> Problem details: Transcribe the data exactly, omitting whatever pictures it holds.

> Dataset excerpt:
####

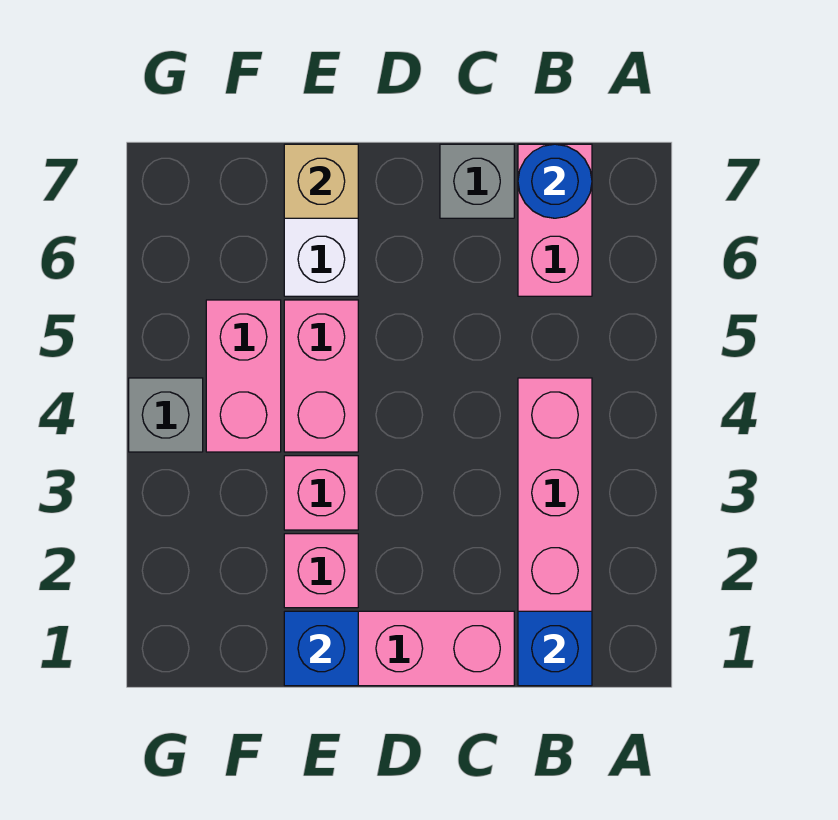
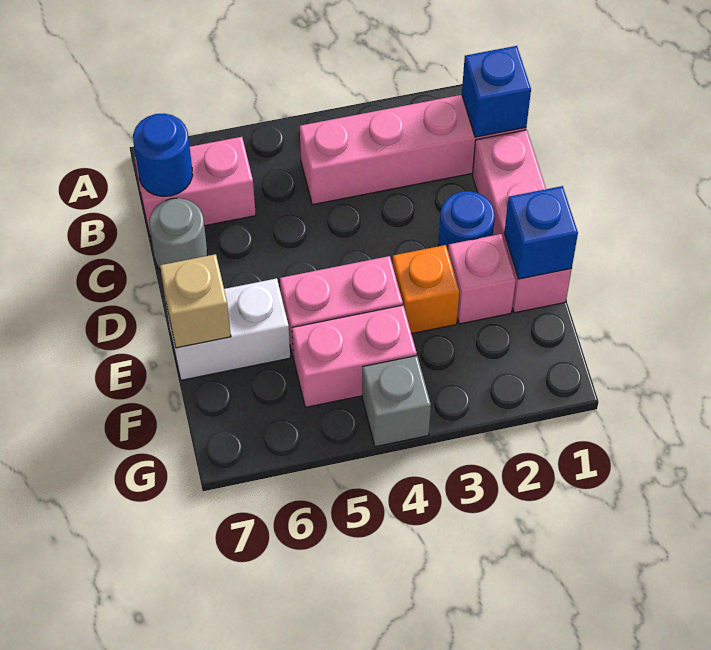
grey brick C7 level 1 -> grey round brick C7 level 1
none -> blue round brick D2 level 1
pink brick E3 level 1 -> orange brick E3 level 1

####

> Reply:
grey brick C7 level 1 -> grey round brick C7 level 1
none -> blue round brick D2 level 1
pink brick E3 level 1 -> orange brick E3 level 1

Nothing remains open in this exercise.